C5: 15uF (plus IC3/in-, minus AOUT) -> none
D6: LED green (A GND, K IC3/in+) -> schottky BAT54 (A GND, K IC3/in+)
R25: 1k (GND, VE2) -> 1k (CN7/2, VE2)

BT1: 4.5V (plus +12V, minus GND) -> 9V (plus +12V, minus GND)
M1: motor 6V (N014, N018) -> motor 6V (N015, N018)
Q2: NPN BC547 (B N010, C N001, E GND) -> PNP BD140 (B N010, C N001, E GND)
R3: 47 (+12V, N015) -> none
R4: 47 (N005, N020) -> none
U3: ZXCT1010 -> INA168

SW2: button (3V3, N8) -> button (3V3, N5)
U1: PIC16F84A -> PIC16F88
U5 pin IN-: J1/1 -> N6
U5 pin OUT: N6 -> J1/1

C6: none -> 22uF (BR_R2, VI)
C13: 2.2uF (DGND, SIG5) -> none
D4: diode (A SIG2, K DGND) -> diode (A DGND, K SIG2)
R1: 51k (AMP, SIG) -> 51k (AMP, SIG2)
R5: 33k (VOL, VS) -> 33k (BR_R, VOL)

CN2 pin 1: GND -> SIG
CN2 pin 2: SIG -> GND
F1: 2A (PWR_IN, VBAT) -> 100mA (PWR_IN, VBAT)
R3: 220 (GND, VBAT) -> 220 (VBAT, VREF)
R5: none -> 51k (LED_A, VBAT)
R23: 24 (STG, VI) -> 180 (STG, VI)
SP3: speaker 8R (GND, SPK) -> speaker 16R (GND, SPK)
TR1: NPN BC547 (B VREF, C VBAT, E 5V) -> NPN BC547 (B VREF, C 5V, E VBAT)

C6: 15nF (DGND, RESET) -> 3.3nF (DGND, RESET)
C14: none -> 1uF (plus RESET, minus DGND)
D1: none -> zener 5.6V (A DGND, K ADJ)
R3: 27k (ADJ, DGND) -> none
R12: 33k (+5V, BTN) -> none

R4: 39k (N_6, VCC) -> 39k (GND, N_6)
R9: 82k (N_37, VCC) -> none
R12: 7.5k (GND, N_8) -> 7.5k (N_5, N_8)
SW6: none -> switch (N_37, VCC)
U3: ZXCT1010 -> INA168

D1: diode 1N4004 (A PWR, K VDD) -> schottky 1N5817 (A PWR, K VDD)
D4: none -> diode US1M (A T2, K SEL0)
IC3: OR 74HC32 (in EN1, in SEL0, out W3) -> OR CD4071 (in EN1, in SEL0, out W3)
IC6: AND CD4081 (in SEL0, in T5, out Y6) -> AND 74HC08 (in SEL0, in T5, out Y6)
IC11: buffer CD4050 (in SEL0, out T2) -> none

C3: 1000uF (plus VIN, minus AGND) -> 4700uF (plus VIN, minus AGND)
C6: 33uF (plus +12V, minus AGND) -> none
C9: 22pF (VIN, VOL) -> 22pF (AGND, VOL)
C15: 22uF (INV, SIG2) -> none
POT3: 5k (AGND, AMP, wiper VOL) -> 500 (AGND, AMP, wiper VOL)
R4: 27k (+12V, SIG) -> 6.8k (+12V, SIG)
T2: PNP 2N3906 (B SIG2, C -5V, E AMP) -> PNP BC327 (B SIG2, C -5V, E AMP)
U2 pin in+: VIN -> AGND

■ ■ ■

Could the data above be set down exactly, in full?

C5: 15uF (plus IC3/in-, minus AOUT) -> none
D6: LED green (A GND, K IC3/in+) -> schottky BAT54 (A GND, K IC3/in+)
R25: 1k (GND, VE2) -> 1k (CN7/2, VE2)

BT1: 4.5V (plus +12V, minus GND) -> 9V (plus +12V, minus GND)
M1: motor 6V (N014, N018) -> motor 6V (N015, N018)
Q2: NPN BC547 (B N010, C N001, E GND) -> PNP BD140 (B N010, C N001, E GND)
R3: 47 (+12V, N015) -> none
R4: 47 (N005, N020) -> none
U3: ZXCT1010 -> INA168

SW2: button (3V3, N8) -> button (3V3, N5)
U1: PIC16F84A -> PIC16F88
U5 pin IN-: J1/1 -> N6
U5 pin OUT: N6 -> J1/1

C6: none -> 22uF (BR_R2, VI)
C13: 2.2uF (DGND, SIG5) -> none
D4: diode (A SIG2, K DGND) -> diode (A DGND, K SIG2)
R1: 51k (AMP, SIG) -> 51k (AMP, SIG2)
R5: 33k (VOL, VS) -> 33k (BR_R, VOL)

CN2 pin 1: GND -> SIG
CN2 pin 2: SIG -> GND
F1: 2A (PWR_IN, VBAT) -> 100mA (PWR_IN, VBAT)
R3: 220 (GND, VBAT) -> 220 (VBAT, VREF)
R5: none -> 51k (LED_A, VBAT)
R23: 24 (STG, VI) -> 180 (STG, VI)
SP3: speaker 8R (GND, SPK) -> speaker 16R (GND, SPK)
TR1: NPN BC547 (B VREF, C VBAT, E 5V) -> NPN BC547 (B VREF, C 5V, E VBAT)

C6: 15nF (DGND, RESET) -> 3.3nF (DGND, RESET)
C14: none -> 1uF (plus RESET, minus DGND)
D1: none -> zener 5.6V (A DGND, K ADJ)
R3: 27k (ADJ, DGND) -> none
R12: 33k (+5V, BTN) -> none

R4: 39k (N_6, VCC) -> 39k (GND, N_6)
R9: 82k (N_37, VCC) -> none
R12: 7.5k (GND, N_8) -> 7.5k (N_5, N_8)
SW6: none -> switch (N_37, VCC)
U3: ZXCT1010 -> INA168

D1: diode 1N4004 (A PWR, K VDD) -> schottky 1N5817 (A PWR, K VDD)
D4: none -> diode US1M (A T2, K SEL0)
IC3: OR 74HC32 (in EN1, in SEL0, out W3) -> OR CD4071 (in EN1, in SEL0, out W3)
IC6: AND CD4081 (in SEL0, in T5, out Y6) -> AND 74HC08 (in SEL0, in T5, out Y6)
IC11: buffer CD4050 (in SEL0, out T2) -> none

C3: 1000uF (plus VIN, minus AGND) -> 4700uF (plus VIN, minus AGND)
C6: 33uF (plus +12V, minus AGND) -> none
C9: 22pF (VIN, VOL) -> 22pF (AGND, VOL)
C15: 22uF (INV, SIG2) -> none
POT3: 5k (AGND, AMP, wiper VOL) -> 500 (AGND, AMP, wiper VOL)
R4: 27k (+12V, SIG) -> 6.8k (+12V, SIG)
T2: PNP 2N3906 (B SIG2, C -5V, E AMP) -> PNP BC327 (B SIG2, C -5V, E AMP)
U2 pin in+: VIN -> AGND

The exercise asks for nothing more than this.